| WORK INSTRUCTIONS |
Every entry must reappear in your answer exactly as written, though its pictures must not.

Items from a dataset
════════════════════

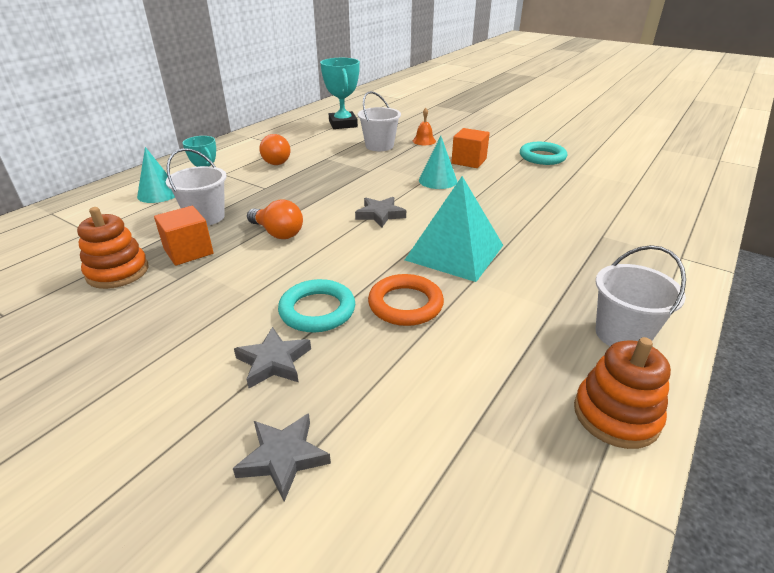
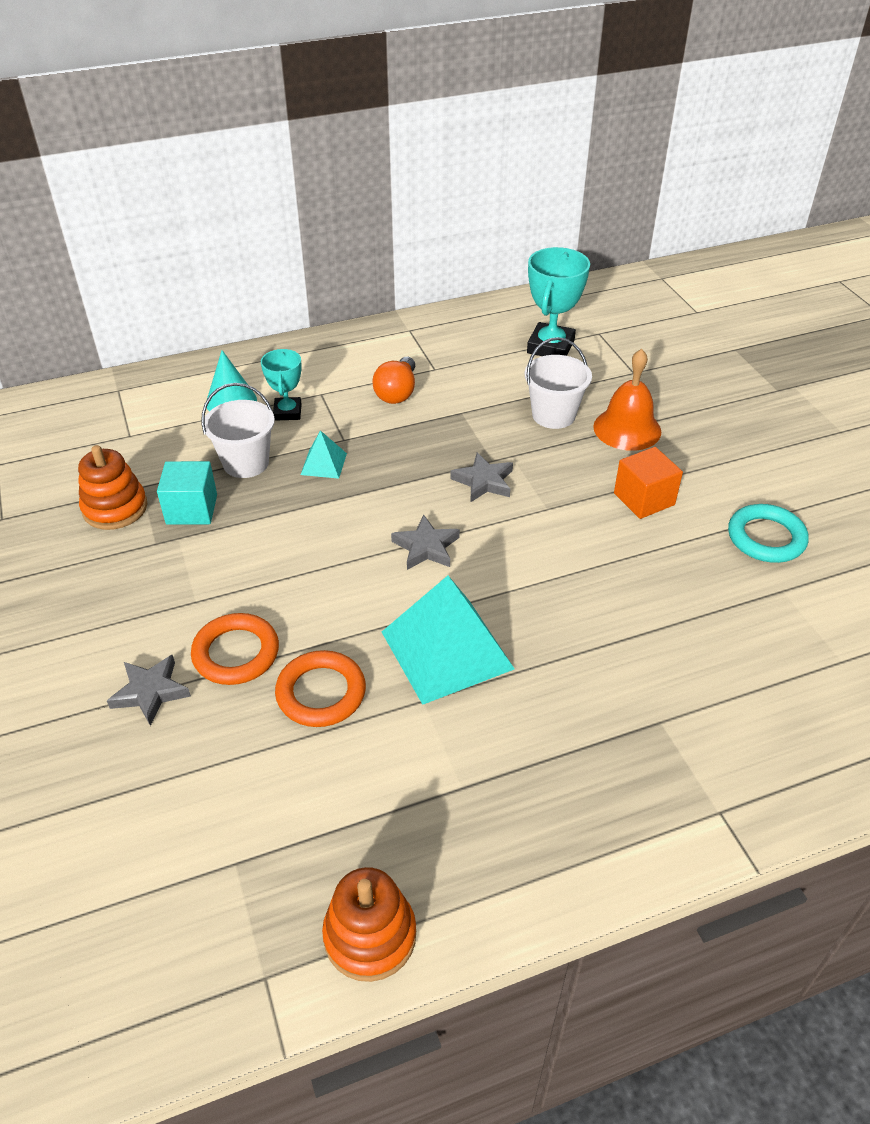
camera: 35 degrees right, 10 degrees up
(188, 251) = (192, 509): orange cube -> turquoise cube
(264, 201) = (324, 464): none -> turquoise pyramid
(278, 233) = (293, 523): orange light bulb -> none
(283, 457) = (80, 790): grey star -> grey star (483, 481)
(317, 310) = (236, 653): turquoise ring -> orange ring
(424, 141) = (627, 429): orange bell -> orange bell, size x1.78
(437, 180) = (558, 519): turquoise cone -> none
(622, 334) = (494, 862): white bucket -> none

════════════════════

| EXPECTED ANSWER |
camera: 35 degrees right, 10 degrees up
(188, 251) = (192, 509): orange cube -> turquoise cube
(264, 201) = (324, 464): none -> turquoise pyramid
(278, 233) = (293, 523): orange light bulb -> none
(283, 457) = (80, 790): grey star -> grey star (483, 481)
(317, 310) = (236, 653): turquoise ring -> orange ring
(424, 141) = (627, 429): orange bell -> orange bell, size x1.78
(437, 180) = (558, 519): turquoise cone -> none
(622, 334) = (494, 862): white bucket -> none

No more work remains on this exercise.